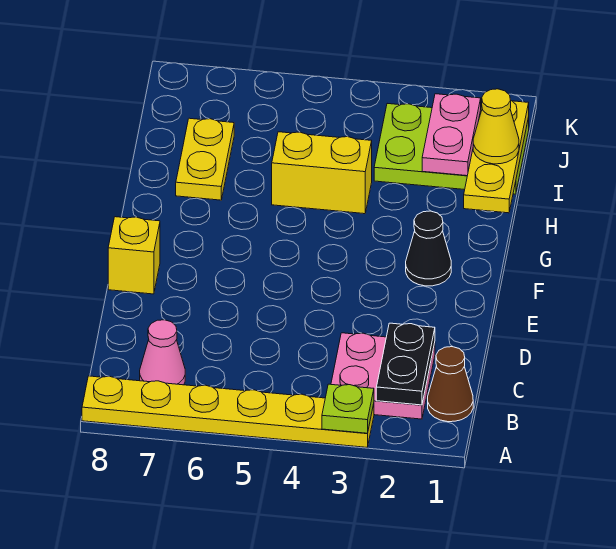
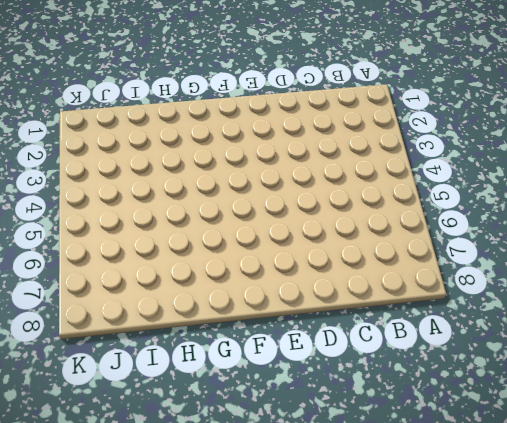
none -> yellow plate A3:A8 level 1
none -> brown cone B1 level 1
none -> pink plate B2:C3 level 1

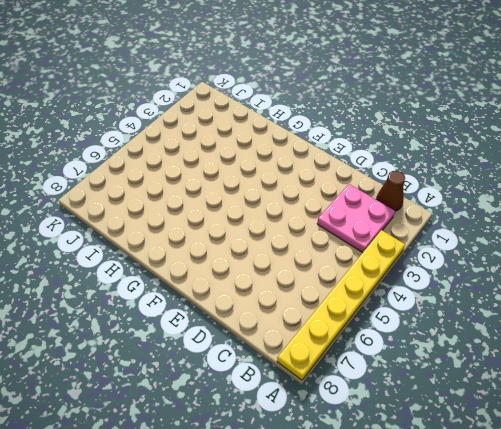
none -> pink cone B7 level 1
none -> yellow brick E8 level 1
none -> black cone F2 level 1

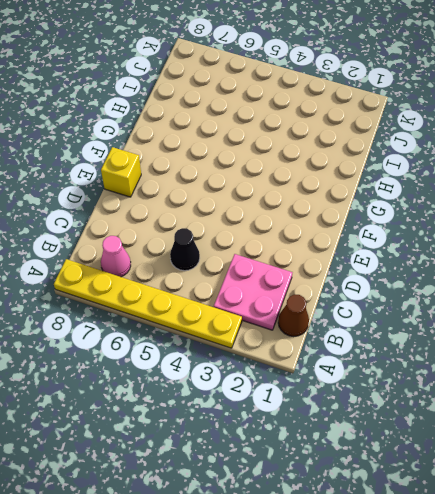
black cone C5 level 1 -> black cone F2 level 1
none -> yellow brick H4:H5 level 1
none -> yellow plate H7:I7 level 1
none -> lime plate I1:J3 level 1

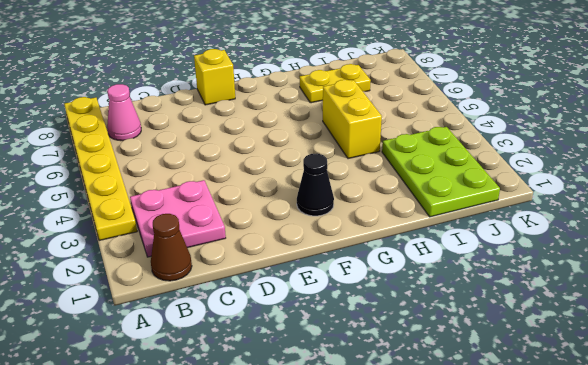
none -> lime plate A3 level 2
none -> black plate B2:C2 level 2
none -> yellow plate H1:J1 level 2

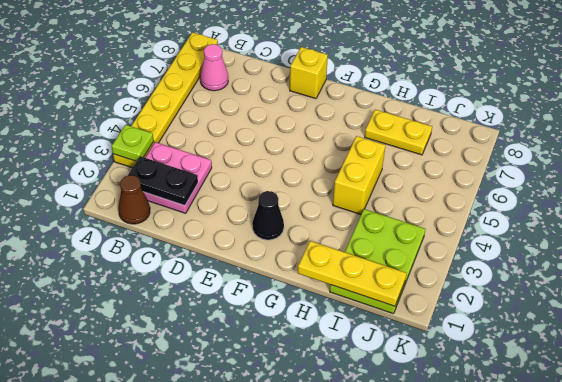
none -> pink plate I2:J2 level 2
none -> yellow cone I1 level 3

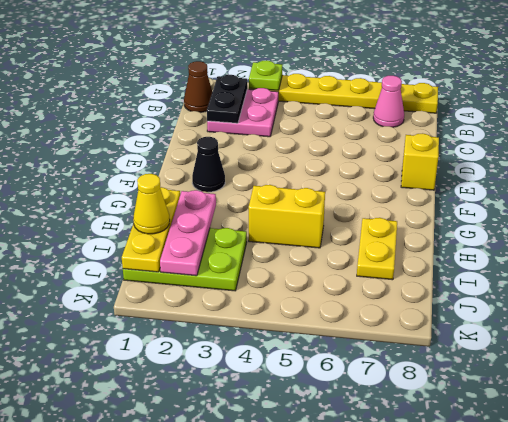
pink plate H2:J2 level 2 -> pink plate I2:J2 level 2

####

**Task to complete**
Omit every picture, then repeat the remaining data exactly as it appears above.

**Result for this exercise**
none -> yellow plate A3:A8 level 1
none -> brown cone B1 level 1
none -> pink plate B2:C3 level 1

none -> pink cone B7 level 1
none -> yellow brick E8 level 1
none -> black cone F2 level 1

black cone C5 level 1 -> black cone F2 level 1
none -> yellow brick H4:H5 level 1
none -> yellow plate H7:I7 level 1
none -> lime plate I1:J3 level 1

none -> lime plate A3 level 2
none -> black plate B2:C2 level 2
none -> yellow plate H1:J1 level 2

none -> pink plate I2:J2 level 2
none -> yellow cone I1 level 3

pink plate H2:J2 level 2 -> pink plate I2:J2 level 2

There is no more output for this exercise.